● **Instructions to follow**
Every record gets copied exactly, and no picture goes with it.

● **Exercise material**
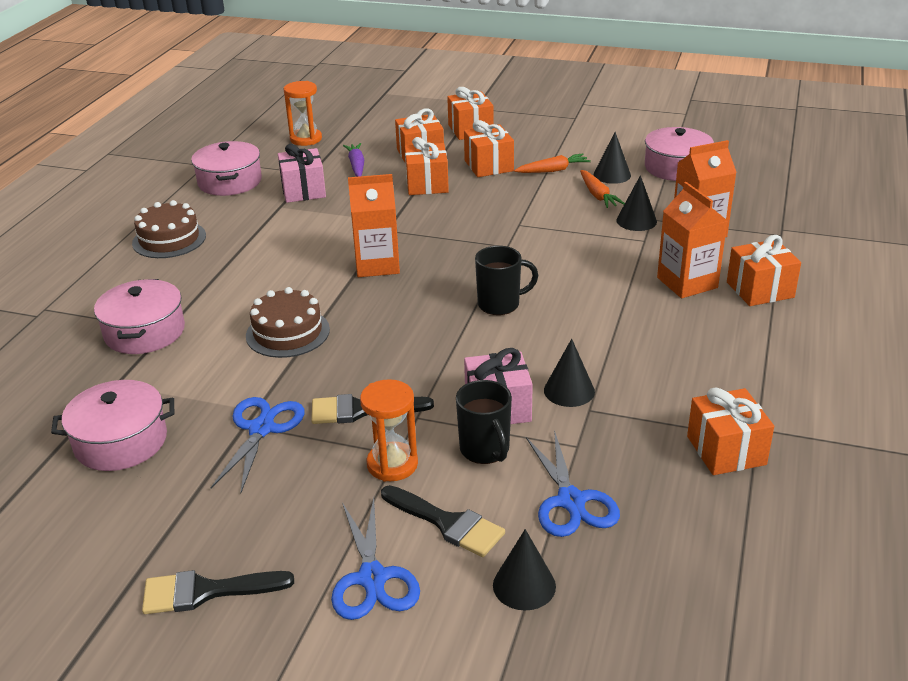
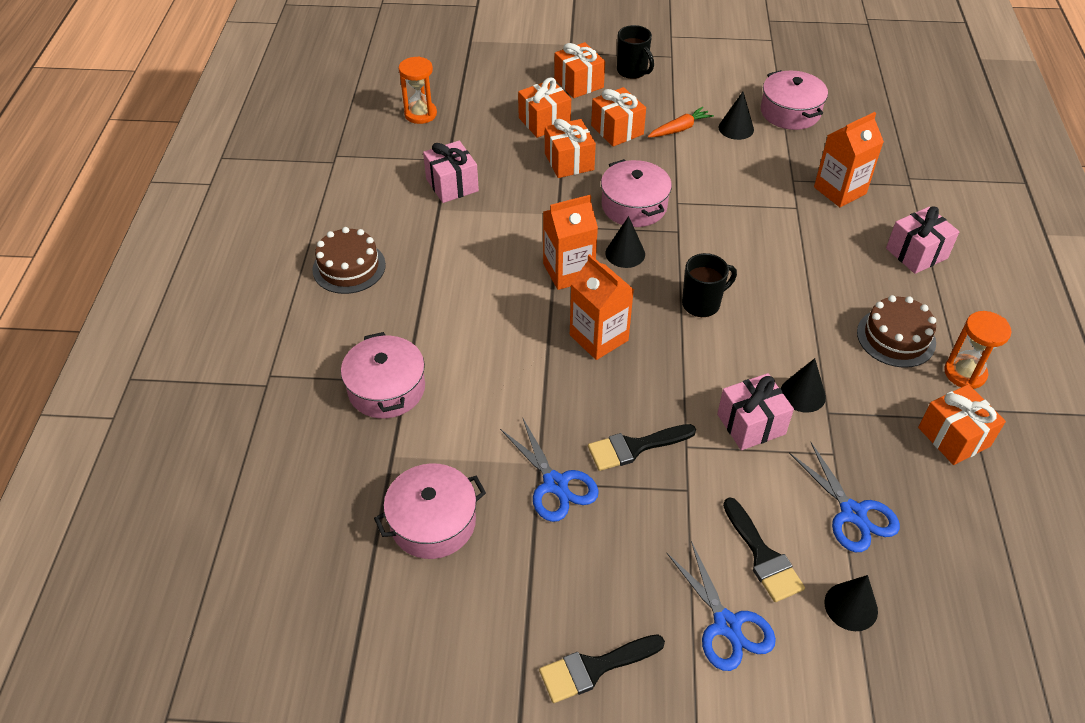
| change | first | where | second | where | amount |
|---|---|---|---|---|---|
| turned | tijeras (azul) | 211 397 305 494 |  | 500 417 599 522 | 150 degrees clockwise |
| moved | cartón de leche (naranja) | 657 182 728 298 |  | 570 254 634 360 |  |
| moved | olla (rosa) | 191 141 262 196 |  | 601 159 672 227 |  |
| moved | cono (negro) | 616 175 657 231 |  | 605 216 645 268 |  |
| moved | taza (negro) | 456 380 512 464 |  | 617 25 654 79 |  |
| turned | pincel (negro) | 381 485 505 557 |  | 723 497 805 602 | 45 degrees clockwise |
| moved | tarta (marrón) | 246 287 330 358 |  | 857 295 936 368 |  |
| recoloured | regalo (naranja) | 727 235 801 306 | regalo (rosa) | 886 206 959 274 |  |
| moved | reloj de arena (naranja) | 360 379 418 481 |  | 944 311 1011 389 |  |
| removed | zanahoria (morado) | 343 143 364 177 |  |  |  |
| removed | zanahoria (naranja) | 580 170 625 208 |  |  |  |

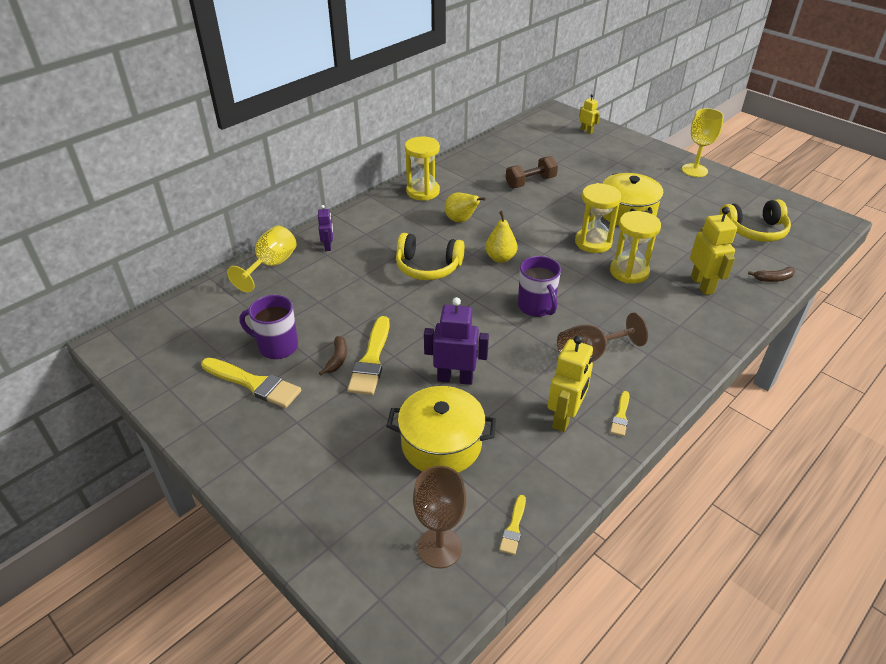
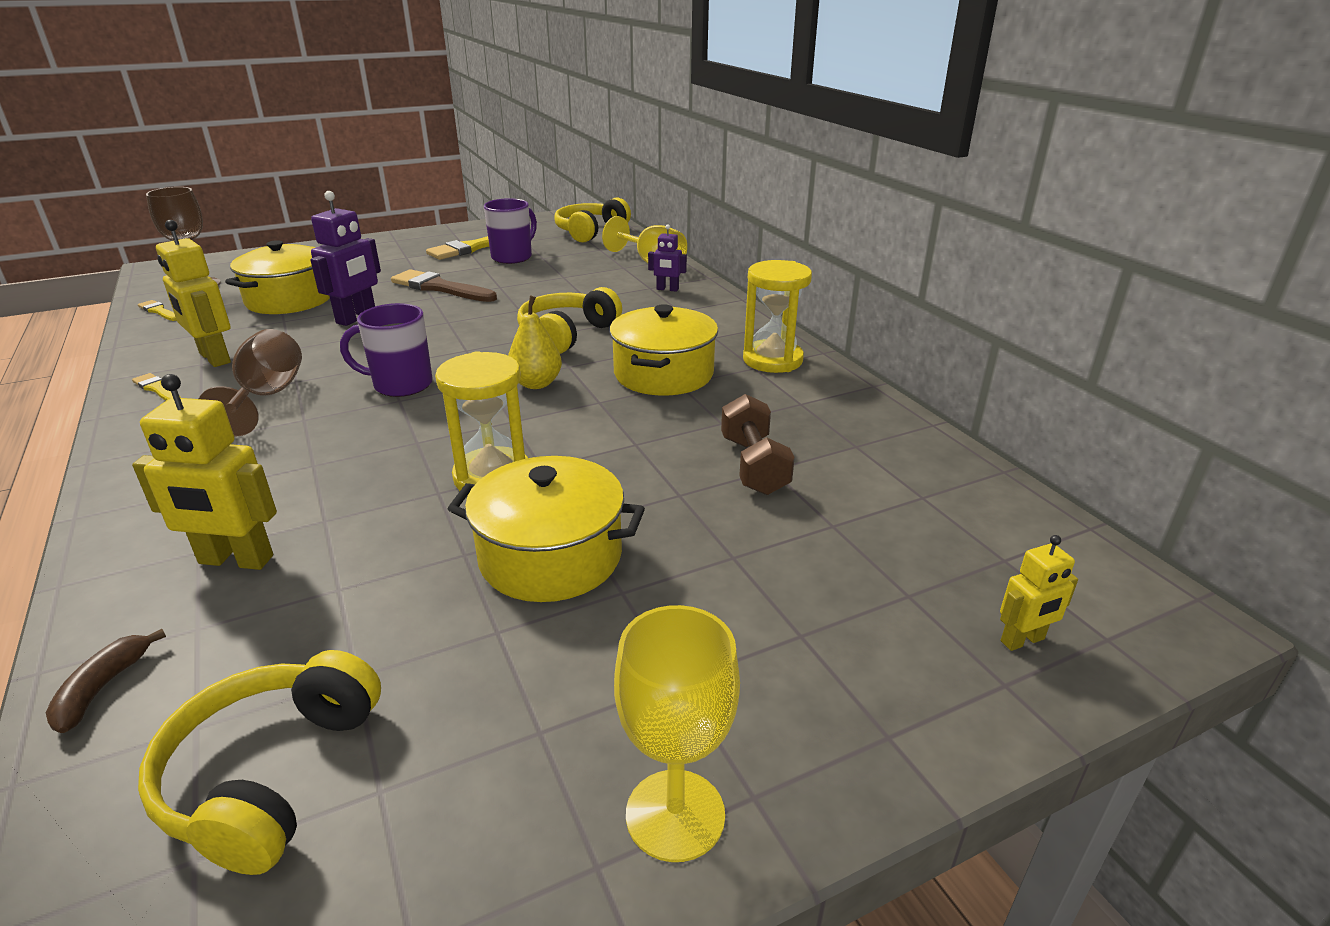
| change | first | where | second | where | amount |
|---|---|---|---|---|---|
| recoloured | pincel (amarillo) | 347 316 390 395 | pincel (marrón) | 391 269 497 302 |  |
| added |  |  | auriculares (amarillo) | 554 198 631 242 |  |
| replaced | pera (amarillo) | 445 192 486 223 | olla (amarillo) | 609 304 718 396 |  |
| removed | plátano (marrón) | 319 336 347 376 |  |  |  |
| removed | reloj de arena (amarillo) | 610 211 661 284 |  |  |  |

● **Solution for this exercise**
| change | first | where | second | where | amount |
|---|---|---|---|---|---|
| turned | tijeras (azul) | 211 397 305 494 |  | 500 417 599 522 | 150 degrees clockwise |
| moved | cartón de leche (naranja) | 657 182 728 298 |  | 570 254 634 360 |  |
| moved | olla (rosa) | 191 141 262 196 |  | 601 159 672 227 |  |
| moved | cono (negro) | 616 175 657 231 |  | 605 216 645 268 |  |
| moved | taza (negro) | 456 380 512 464 |  | 617 25 654 79 |  |
| turned | pincel (negro) | 381 485 505 557 |  | 723 497 805 602 | 45 degrees clockwise |
| moved | tarta (marrón) | 246 287 330 358 |  | 857 295 936 368 |  |
| recoloured | regalo (naranja) | 727 235 801 306 | regalo (rosa) | 886 206 959 274 |  |
| moved | reloj de arena (naranja) | 360 379 418 481 |  | 944 311 1011 389 |  |
| removed | zanahoria (morado) | 343 143 364 177 |  |  |  |
| removed | zanahoria (naranja) | 580 170 625 208 |  |  |  |

| change | first | where | second | where | amount |
|---|---|---|---|---|---|
| recoloured | pincel (amarillo) | 347 316 390 395 | pincel (marrón) | 391 269 497 302 |  |
| added |  |  | auriculares (amarillo) | 554 198 631 242 |  |
| replaced | pera (amarillo) | 445 192 486 223 | olla (amarillo) | 609 304 718 396 |  |
| removed | plátano (marrón) | 319 336 347 376 |  |  |  |
| removed | reloj de arena (amarillo) | 610 211 661 284 |  |  |  |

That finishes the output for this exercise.